_Problem to work on:_ Copy the listing below line for line, without the pictures.

___ Stored records

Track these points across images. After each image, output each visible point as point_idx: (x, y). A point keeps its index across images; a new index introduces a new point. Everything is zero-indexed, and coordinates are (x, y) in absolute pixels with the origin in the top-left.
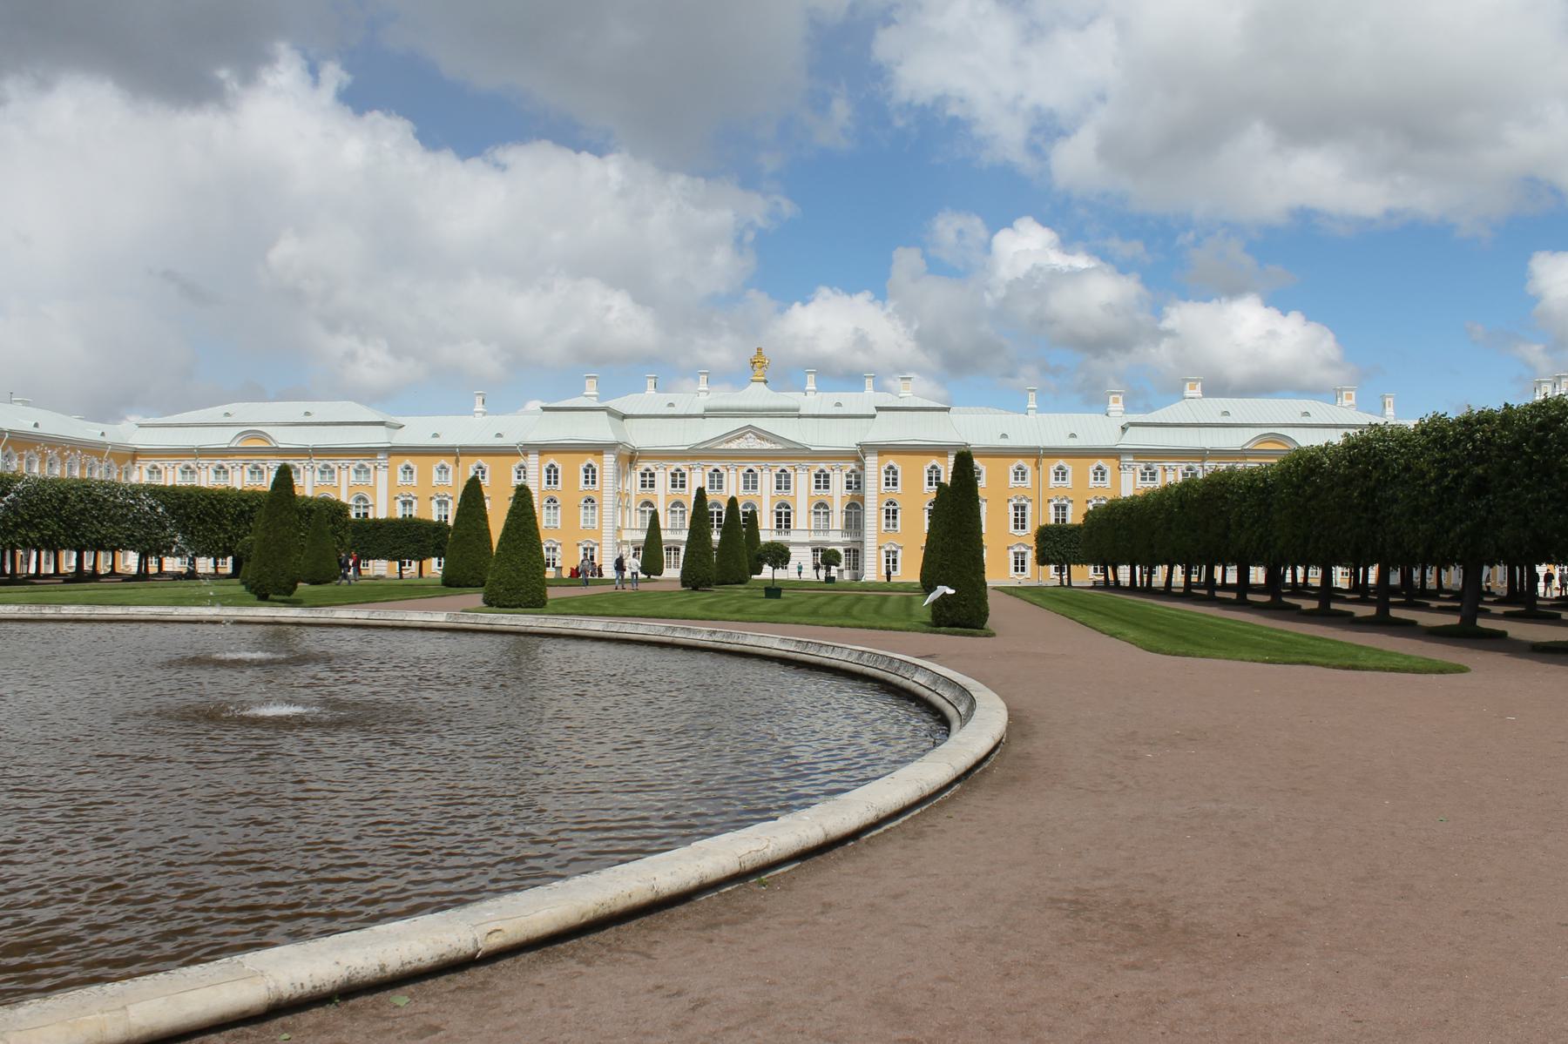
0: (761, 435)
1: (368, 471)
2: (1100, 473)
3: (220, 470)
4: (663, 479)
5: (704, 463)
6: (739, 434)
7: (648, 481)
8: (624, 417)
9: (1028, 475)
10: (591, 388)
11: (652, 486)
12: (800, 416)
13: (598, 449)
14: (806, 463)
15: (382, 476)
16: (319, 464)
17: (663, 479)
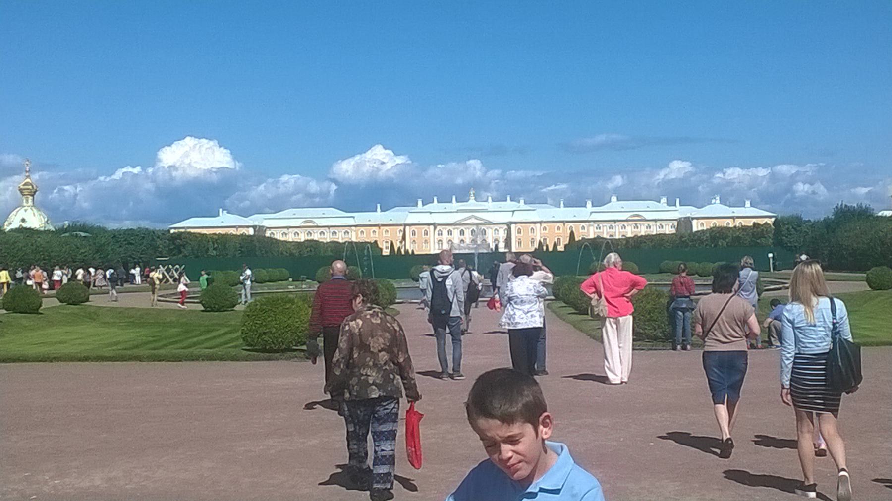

______

_Correct result:_
Track these points across images. After each image, output each visible point as point_idx: (x, y). A point keeps its index across images; a new index introduces a new point. Everything is zero-indexed, and coordinates are (x, y) in absolute pixels with the origin in the top-left.
0: (761, 435)
1: (368, 471)
2: (1100, 473)
3: (220, 470)
4: (663, 479)
5: (704, 463)
6: (739, 434)
7: (648, 481)
8: (624, 417)
9: (1028, 475)
10: (591, 388)
11: (652, 486)
12: (800, 416)
13: (598, 449)
14: (806, 463)
15: (382, 476)
16: (319, 464)
17: (663, 479)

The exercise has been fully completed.